**Exercise data**
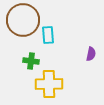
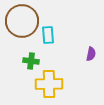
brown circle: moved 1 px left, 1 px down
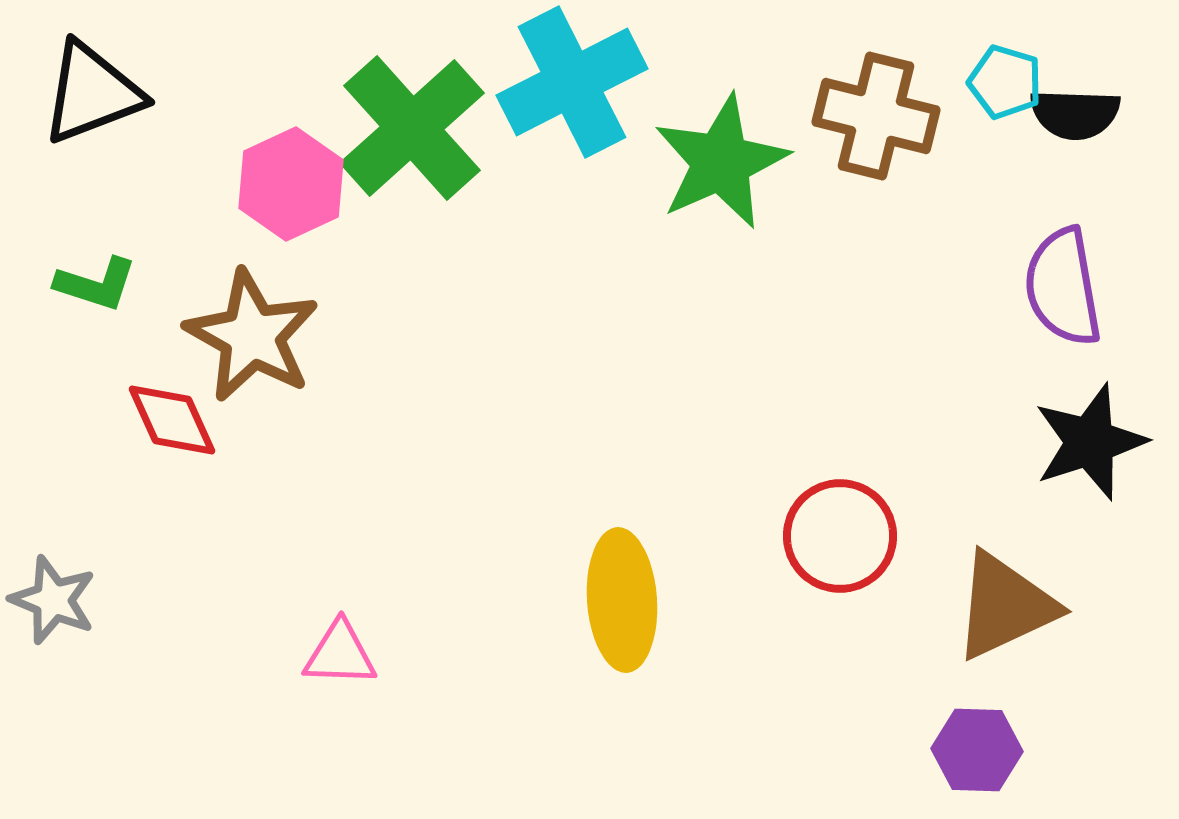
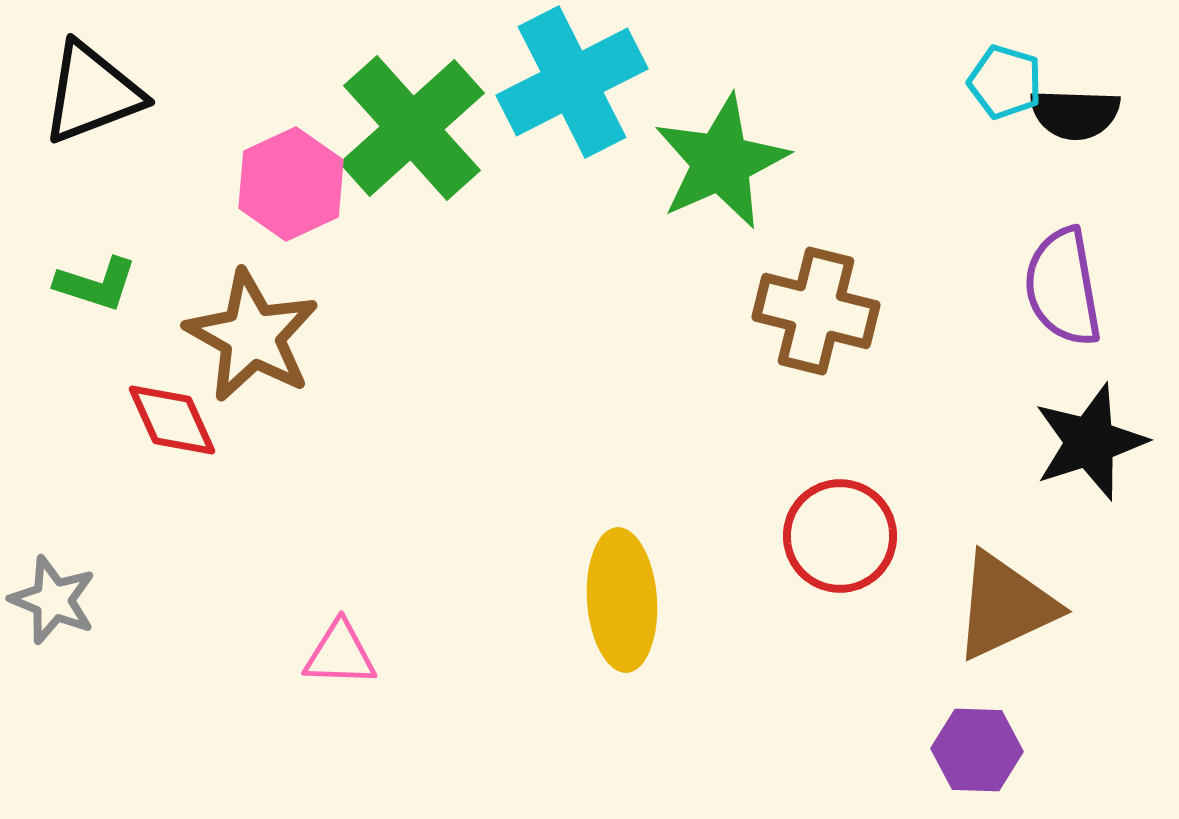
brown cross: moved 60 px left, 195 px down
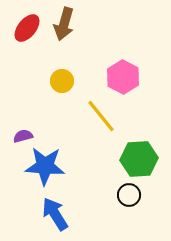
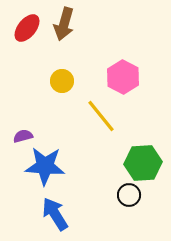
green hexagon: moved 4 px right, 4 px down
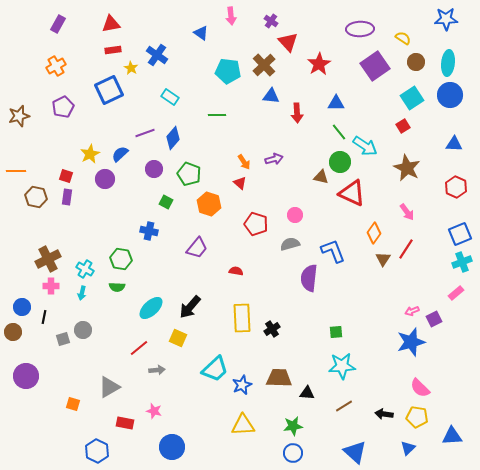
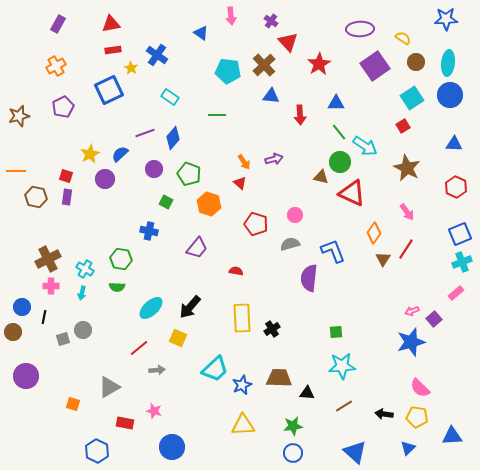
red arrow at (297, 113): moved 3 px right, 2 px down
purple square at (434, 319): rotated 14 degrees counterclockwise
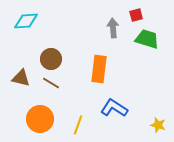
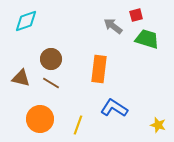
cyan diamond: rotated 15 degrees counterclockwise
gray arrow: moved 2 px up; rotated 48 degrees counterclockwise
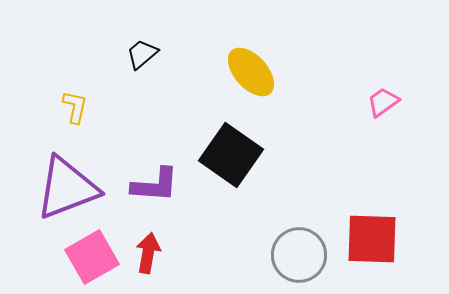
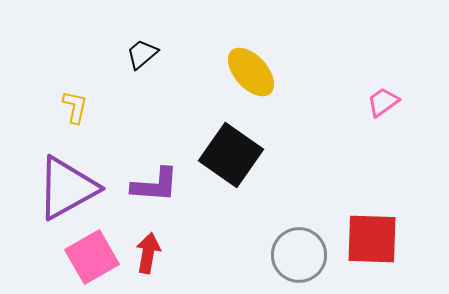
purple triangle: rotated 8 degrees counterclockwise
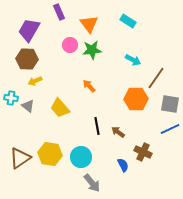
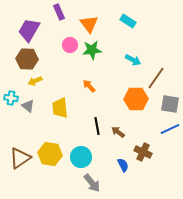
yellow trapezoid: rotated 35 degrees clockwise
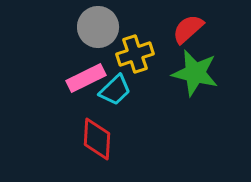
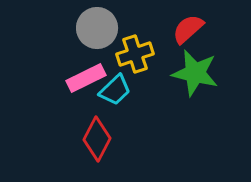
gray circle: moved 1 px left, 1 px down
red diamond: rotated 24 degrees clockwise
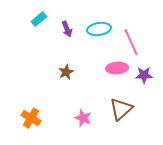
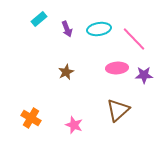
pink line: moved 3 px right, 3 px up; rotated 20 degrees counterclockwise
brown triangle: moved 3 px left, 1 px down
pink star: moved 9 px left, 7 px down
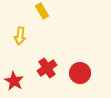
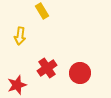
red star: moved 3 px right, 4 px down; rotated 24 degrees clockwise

**Requirement**
Which lines of the listing above hold the word "gray"? Copy each of them.

**Answer**
gray arrow: moved 2 px up; rotated 48 degrees counterclockwise
gray circle: moved 1 px left, 1 px down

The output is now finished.